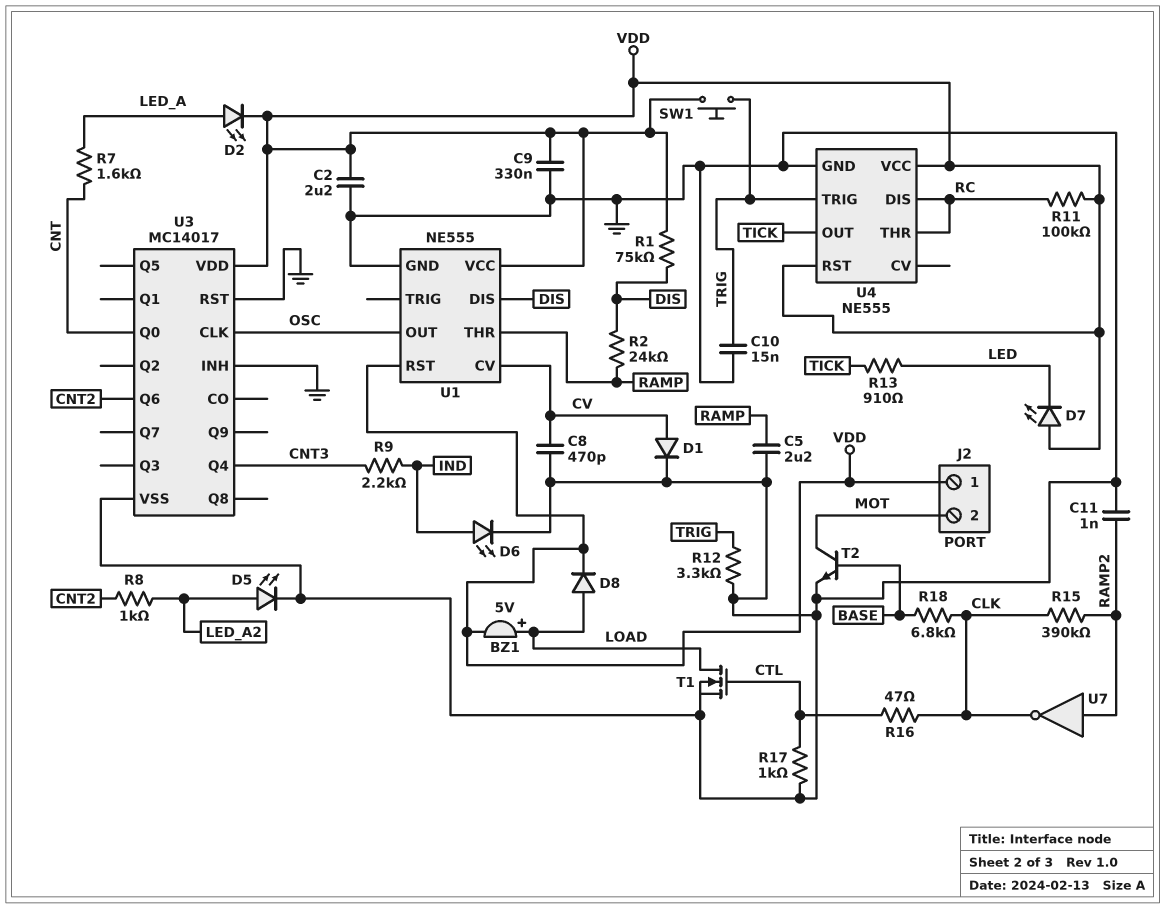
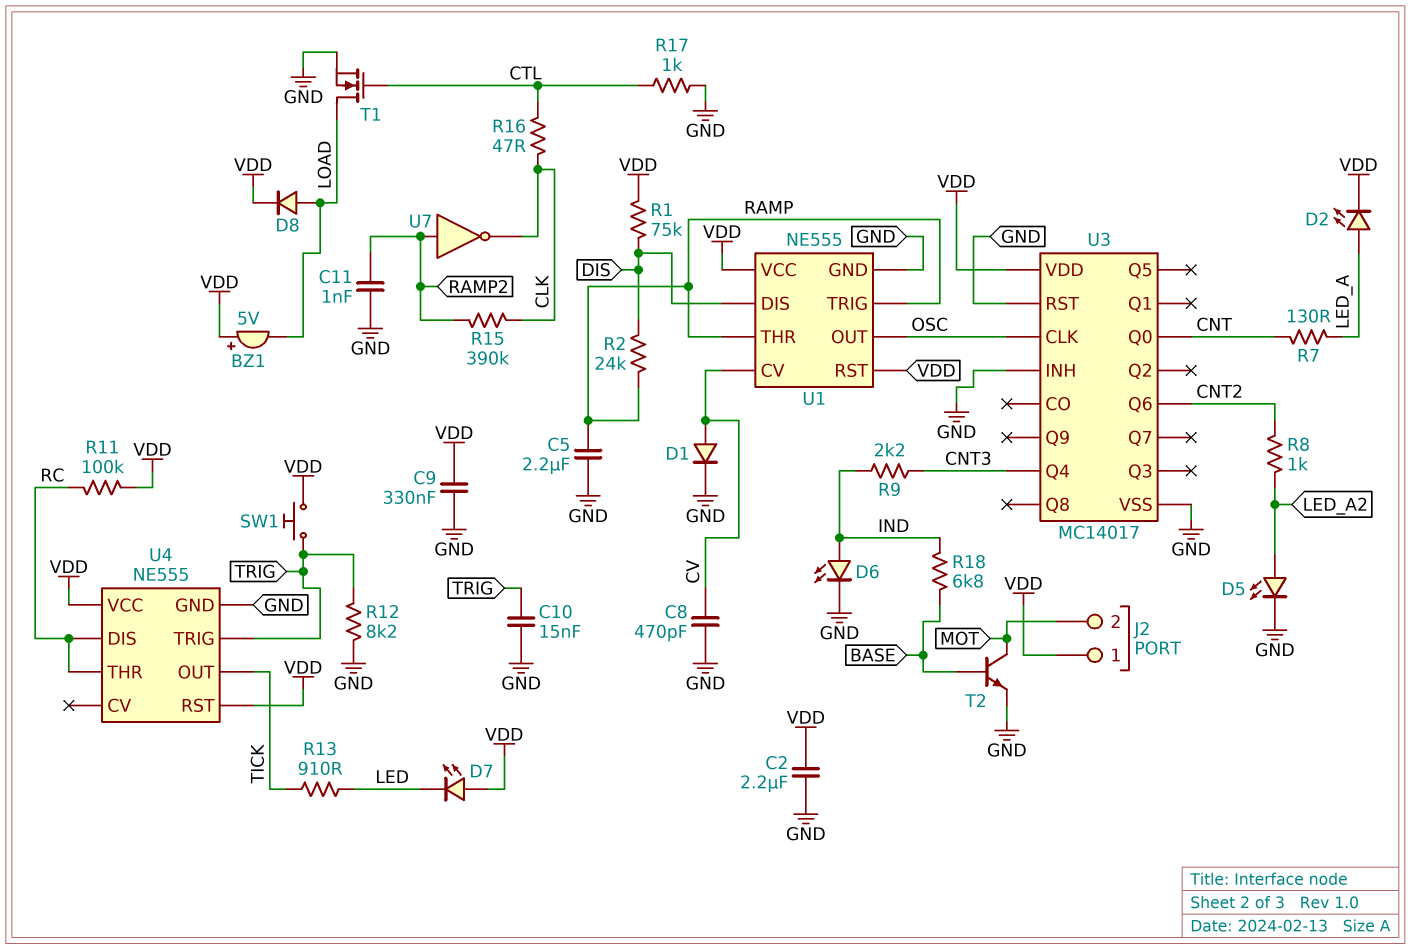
BZ1: buzzer 5V (plus LOAD, minus VDD) -> buzzer 5V (plus VDD, minus LOAD)
R7: 1.6k (CNT, LED_A) -> 130 (CNT, LED_A)
R12: 3.3k (GND, TRIG) -> 8.2k (GND, TRIG)
R18: 6.8k (BASE, CLK) -> 6.8k (BASE, IND)
U1 pin TRIG: none -> RAMP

-*-

* _AIM OF THE TASK_
Exactly the lines from the one containing "R7: 1.6k (CNT, LED_A) -> 130 (CNT, LED_A)" through the end of the records above should be returned, with both ends kept.

* _OUTPUT OF THE EXERCISE_
R7: 1.6k (CNT, LED_A) -> 130 (CNT, LED_A)
R12: 3.3k (GND, TRIG) -> 8.2k (GND, TRIG)
R18: 6.8k (BASE, CLK) -> 6.8k (BASE, IND)
U1 pin TRIG: none -> RAMP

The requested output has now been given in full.